(Polygon outline sequences)
########

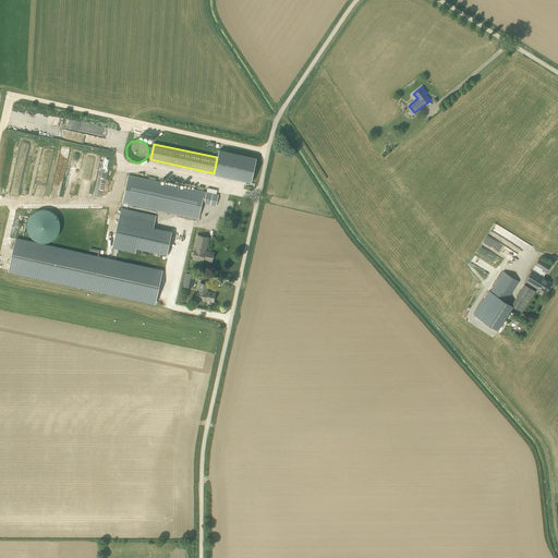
[(217,157),(214,173),(251,182),(256,156),(219,147),(217,157)]
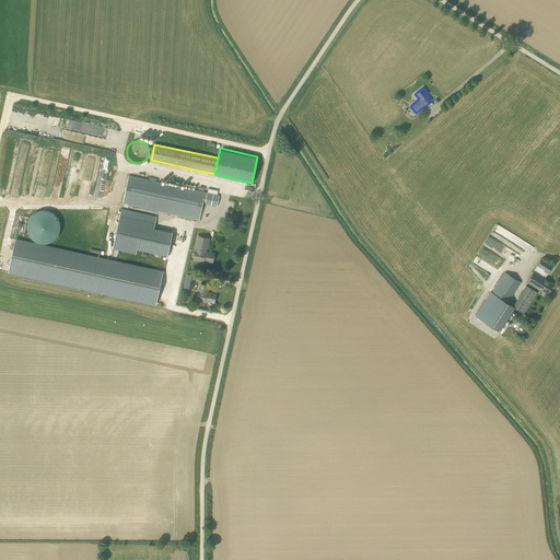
[(217,207),(219,196),(129,176),(123,203),(199,220),(202,205),(217,207)]
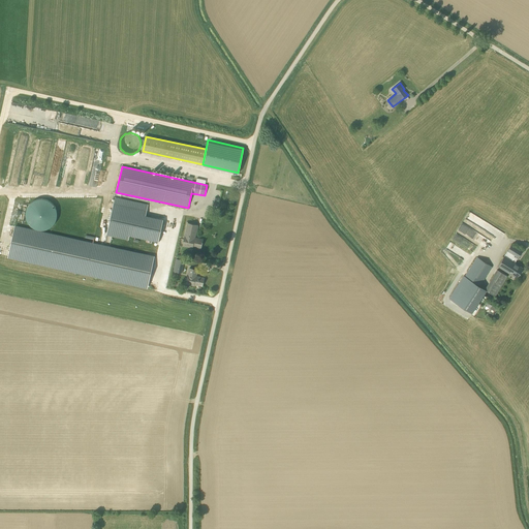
[(147,210),(115,203),(107,234),(128,239),(129,234),(158,241),(163,218),(146,214),(147,210)]
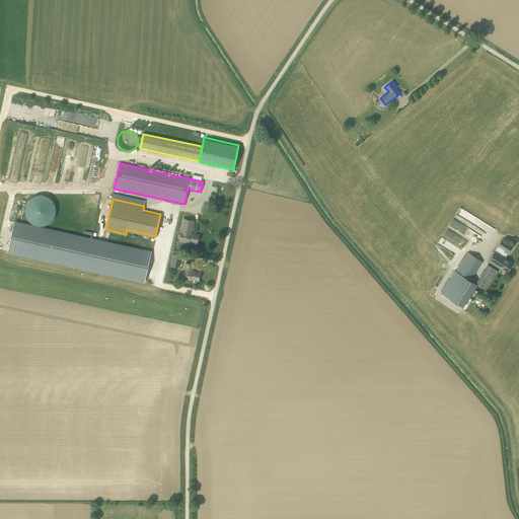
[(457,215),(472,222),(475,216),(461,208),(457,215)]
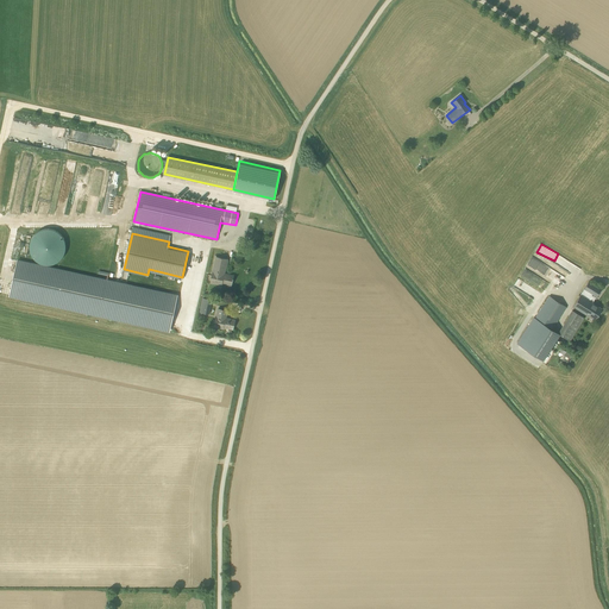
[(226,268),(227,261),(227,259),(215,257),(211,283),(221,286),(221,283),(231,286),(233,276),(224,274),(225,268),(226,268)]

########

*WHAT IS EXPECTED*:
The records above must be repeated exactly, minus their pictures.

*EXPECTED ANSWER*:
[(217,157),(214,173),(251,182),(256,156),(219,147),(217,157)]
[(217,207),(219,196),(129,176),(123,203),(199,220),(202,205),(217,207)]
[(147,210),(115,203),(107,234),(128,239),(129,234),(158,241),(163,218),(146,214),(147,210)]
[(457,215),(472,222),(475,216),(461,208),(457,215)]
[(226,268),(227,261),(227,259),(215,257),(211,283),(221,286),(221,283),(231,286),(233,276),(224,274),(225,268),(226,268)]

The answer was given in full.